• Your task:
Copy every line of the material below word for word, changing nothing.

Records
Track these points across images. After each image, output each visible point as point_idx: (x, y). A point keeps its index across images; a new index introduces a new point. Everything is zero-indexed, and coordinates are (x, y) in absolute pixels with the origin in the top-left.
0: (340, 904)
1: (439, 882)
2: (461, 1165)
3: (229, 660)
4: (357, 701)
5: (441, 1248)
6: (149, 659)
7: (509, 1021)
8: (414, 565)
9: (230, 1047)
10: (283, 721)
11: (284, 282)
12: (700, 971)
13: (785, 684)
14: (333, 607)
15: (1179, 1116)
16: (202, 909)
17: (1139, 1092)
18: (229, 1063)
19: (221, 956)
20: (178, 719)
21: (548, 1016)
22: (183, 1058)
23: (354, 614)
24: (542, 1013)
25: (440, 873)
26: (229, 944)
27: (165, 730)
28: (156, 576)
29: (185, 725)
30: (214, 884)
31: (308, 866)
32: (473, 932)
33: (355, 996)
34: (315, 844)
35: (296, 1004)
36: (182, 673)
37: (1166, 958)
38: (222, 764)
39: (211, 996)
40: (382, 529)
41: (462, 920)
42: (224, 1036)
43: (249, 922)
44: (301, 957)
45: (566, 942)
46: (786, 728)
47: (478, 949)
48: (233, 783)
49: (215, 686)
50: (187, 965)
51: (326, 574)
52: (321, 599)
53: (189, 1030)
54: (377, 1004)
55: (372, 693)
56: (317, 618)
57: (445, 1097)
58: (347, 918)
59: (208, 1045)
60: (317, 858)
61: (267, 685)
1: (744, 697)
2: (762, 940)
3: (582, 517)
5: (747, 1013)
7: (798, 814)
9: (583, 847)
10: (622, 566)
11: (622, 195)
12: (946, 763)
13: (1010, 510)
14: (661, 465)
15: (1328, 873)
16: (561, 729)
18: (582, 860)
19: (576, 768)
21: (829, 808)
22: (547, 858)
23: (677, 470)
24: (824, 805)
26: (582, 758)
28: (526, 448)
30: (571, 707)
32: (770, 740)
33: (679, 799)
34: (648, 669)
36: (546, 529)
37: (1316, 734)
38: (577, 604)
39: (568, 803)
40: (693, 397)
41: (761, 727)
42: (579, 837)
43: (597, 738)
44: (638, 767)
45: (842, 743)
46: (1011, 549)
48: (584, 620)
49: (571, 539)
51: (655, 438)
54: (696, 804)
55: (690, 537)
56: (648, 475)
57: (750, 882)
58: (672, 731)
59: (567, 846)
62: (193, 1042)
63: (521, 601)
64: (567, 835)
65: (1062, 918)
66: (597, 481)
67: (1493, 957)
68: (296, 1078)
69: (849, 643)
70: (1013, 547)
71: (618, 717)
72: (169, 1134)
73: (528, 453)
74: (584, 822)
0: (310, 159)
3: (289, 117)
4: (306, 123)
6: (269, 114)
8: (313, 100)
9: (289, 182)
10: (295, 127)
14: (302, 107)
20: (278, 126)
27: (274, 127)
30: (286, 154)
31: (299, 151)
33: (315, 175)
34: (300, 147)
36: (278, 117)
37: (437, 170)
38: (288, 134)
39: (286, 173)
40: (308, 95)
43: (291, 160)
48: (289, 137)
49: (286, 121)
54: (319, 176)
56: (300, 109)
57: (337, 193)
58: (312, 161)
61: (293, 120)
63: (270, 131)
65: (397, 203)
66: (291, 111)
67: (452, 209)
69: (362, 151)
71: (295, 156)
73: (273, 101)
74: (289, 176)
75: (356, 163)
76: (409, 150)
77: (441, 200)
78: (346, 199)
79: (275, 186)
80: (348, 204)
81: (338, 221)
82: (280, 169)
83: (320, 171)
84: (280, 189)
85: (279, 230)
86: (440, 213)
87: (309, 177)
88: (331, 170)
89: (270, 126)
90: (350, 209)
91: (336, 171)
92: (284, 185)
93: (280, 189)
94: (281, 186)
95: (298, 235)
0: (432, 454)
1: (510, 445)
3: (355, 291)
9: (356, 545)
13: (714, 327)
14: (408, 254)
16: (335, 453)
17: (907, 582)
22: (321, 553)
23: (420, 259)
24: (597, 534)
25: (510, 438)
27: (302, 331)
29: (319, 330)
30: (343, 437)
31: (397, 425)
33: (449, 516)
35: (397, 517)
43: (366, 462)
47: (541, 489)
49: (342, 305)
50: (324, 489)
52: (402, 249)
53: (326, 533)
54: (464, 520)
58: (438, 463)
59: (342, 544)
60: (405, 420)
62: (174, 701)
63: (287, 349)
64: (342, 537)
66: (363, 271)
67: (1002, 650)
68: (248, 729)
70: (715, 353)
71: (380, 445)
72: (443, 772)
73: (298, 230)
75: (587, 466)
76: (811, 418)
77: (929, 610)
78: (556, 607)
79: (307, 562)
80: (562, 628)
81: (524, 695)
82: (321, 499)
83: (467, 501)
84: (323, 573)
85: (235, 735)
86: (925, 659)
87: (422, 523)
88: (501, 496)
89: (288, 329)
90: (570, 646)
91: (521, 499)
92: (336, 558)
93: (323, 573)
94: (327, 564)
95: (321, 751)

• Task output:
Track these points across images. After each image, output each visible point as point_idx: (x, y). A point keeps its index across images; a new index introduces a new point. Everything is zero-indexed, and coordinates are (x, y) in absolute pixels with the origin in the top-left.
0: (340, 904)
1: (439, 882)
2: (461, 1165)
3: (229, 660)
4: (357, 701)
5: (441, 1248)
6: (149, 659)
7: (509, 1021)
8: (414, 565)
9: (230, 1047)
10: (283, 721)
11: (284, 282)
12: (700, 971)
13: (785, 684)
14: (333, 607)
15: (1179, 1116)
16: (202, 909)
17: (1139, 1092)
18: (229, 1063)
19: (221, 956)
20: (178, 719)
21: (548, 1016)
22: (183, 1058)
23: (354, 614)
24: (542, 1013)
25: (440, 873)
26: (229, 944)
27: (165, 730)
28: (156, 576)
29: (185, 725)
30: (214, 884)
31: (308, 866)
32: (473, 932)
33: (355, 996)
34: (315, 844)
35: (296, 1004)
36: (182, 673)
37: (1166, 958)
38: (222, 764)
39: (211, 996)
40: (382, 529)
41: (462, 920)
42: (224, 1036)
43: (249, 922)
44: (301, 957)
45: (566, 942)
46: (786, 728)
47: (478, 949)
48: (233, 783)
49: (215, 686)
50: (187, 965)
51: (326, 574)
52: (321, 599)
53: (189, 1030)
54: (377, 1004)
55: (372, 693)
56: (317, 618)
57: (445, 1097)
58: (347, 918)
59: (208, 1045)
60: (317, 858)
61: (267, 685)
1: (744, 697)
2: (762, 940)
3: (582, 517)
5: (747, 1013)
7: (798, 814)
9: (583, 847)
10: (622, 566)
11: (622, 195)
12: (946, 763)
13: (1010, 510)
14: (661, 465)
15: (1328, 873)
16: (561, 729)
18: (582, 860)
19: (576, 768)
21: (829, 808)
22: (547, 858)
23: (677, 470)
24: (824, 805)
26: (582, 758)
28: (526, 448)
30: (571, 707)
32: (770, 740)
33: (679, 799)
34: (648, 669)
36: (546, 529)
37: (1316, 734)
38: (577, 604)
39: (568, 803)
40: (693, 397)
41: (761, 727)
42: (579, 837)
43: (597, 738)
44: (638, 767)
45: (842, 743)
46: (1011, 549)
48: (584, 620)
49: (571, 539)
51: (655, 438)
54: (696, 804)
55: (690, 537)
56: (648, 475)
57: (750, 882)
58: (672, 731)
59: (567, 846)
62: (193, 1042)
63: (521, 601)
64: (567, 835)
65: (1062, 918)
66: (597, 481)
67: (1493, 957)
68: (296, 1078)
69: (849, 643)
70: (1013, 547)
71: (618, 717)
72: (169, 1134)
73: (528, 453)
74: (584, 822)
0: (310, 159)
3: (289, 117)
4: (306, 123)
6: (269, 114)
8: (313, 100)
9: (289, 182)
10: (295, 127)
14: (302, 107)
20: (278, 126)
27: (274, 127)
30: (286, 154)
31: (299, 151)
33: (315, 175)
34: (300, 147)
36: (278, 117)
37: (437, 170)
38: (288, 134)
39: (286, 173)
40: (308, 95)
43: (291, 160)
48: (289, 137)
49: (286, 121)
54: (319, 176)
56: (300, 109)
57: (337, 193)
58: (312, 161)
61: (293, 120)
63: (270, 131)
65: (397, 203)
66: (291, 111)
67: (452, 209)
69: (362, 151)
71: (295, 156)
73: (273, 101)
74: (289, 176)
75: (356, 163)
76: (409, 150)
77: (441, 200)
78: (346, 199)
79: (275, 186)
80: (348, 204)
81: (338, 221)
82: (280, 169)
83: (320, 171)
84: (280, 189)
85: (279, 230)
86: (440, 213)
87: (309, 177)
88: (331, 170)
89: (270, 126)
90: (350, 209)
91: (336, 171)
92: (284, 185)
93: (280, 189)
94: (281, 186)
95: (298, 235)
0: (432, 454)
1: (510, 445)
3: (355, 291)
9: (356, 545)
13: (714, 327)
14: (408, 254)
16: (335, 453)
17: (907, 582)
22: (321, 553)
23: (420, 259)
24: (597, 534)
25: (510, 438)
27: (302, 331)
29: (319, 330)
30: (343, 437)
31: (397, 425)
33: (449, 516)
35: (397, 517)
43: (366, 462)
47: (541, 489)
49: (342, 305)
50: (324, 489)
52: (402, 249)
53: (326, 533)
54: (464, 520)
58: (438, 463)
59: (342, 544)
60: (405, 420)
62: (174, 701)
63: (287, 349)
64: (342, 537)
66: (363, 271)
67: (1002, 650)
68: (248, 729)
70: (715, 353)
71: (380, 445)
72: (443, 772)
73: (298, 230)
75: (587, 466)
76: (811, 418)
77: (929, 610)
78: (556, 607)
79: (307, 562)
80: (562, 628)
81: (524, 695)
82: (321, 499)
83: (467, 501)
84: (323, 573)
85: (235, 735)
86: (925, 659)
87: (422, 523)
88: (501, 496)
89: (288, 329)
90: (570, 646)
91: (521, 499)
92: (336, 558)
93: (323, 573)
94: (327, 564)
95: (321, 751)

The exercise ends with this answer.